** TASK INSTRUCTIONS **
After removing every image, reproduce the data exactly as it appears.
*** DATA FOR THIS TASK ***
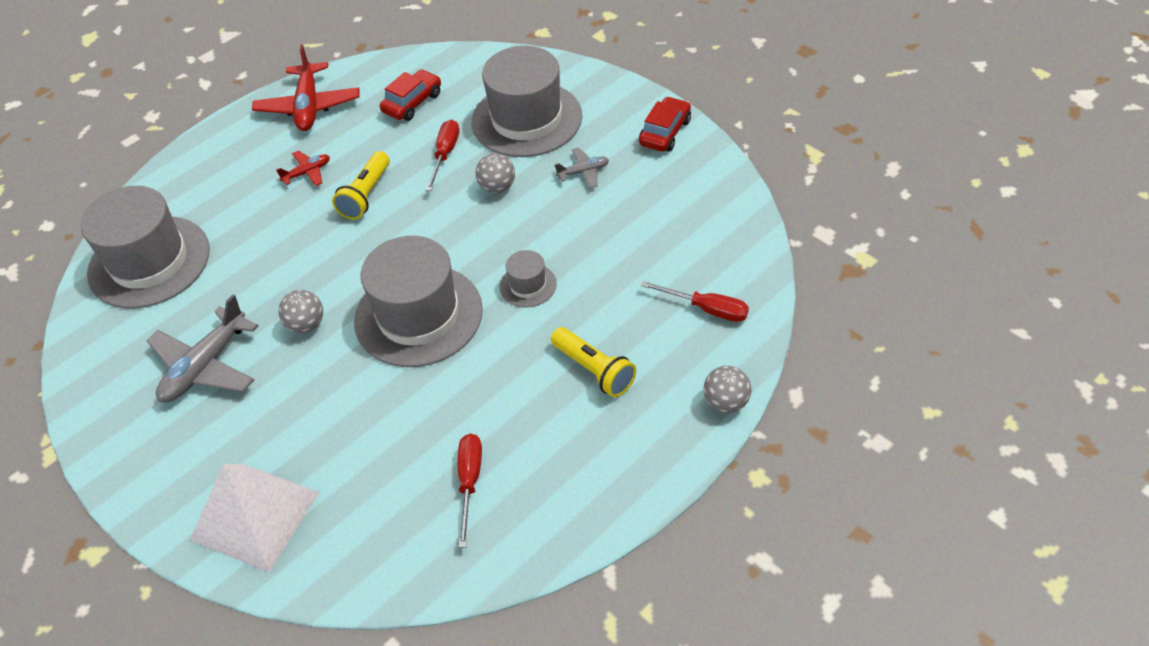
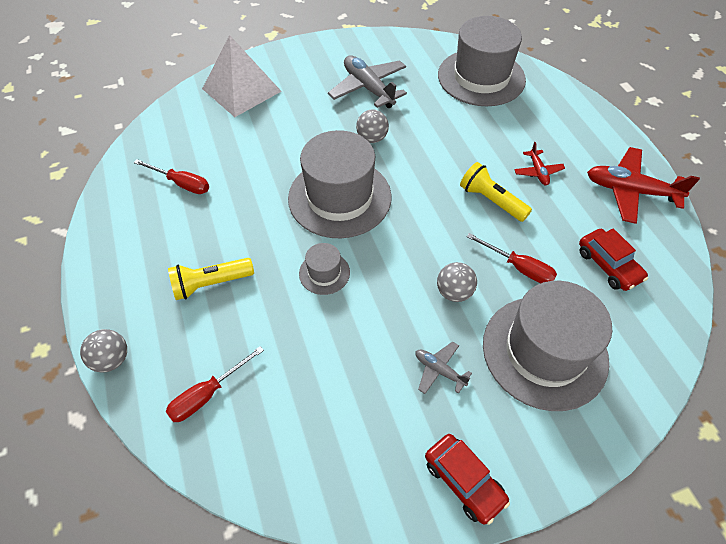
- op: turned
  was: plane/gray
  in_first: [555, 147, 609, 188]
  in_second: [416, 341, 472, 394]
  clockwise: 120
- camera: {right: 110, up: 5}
*** End of DATA FOR THIS TASK ***
** SOLUTION TO THE PROBLEM **
- op: turned
  was: plane/gray
  in_first: [555, 147, 609, 188]
  in_second: [416, 341, 472, 394]
  clockwise: 120
- camera: {right: 110, up: 5}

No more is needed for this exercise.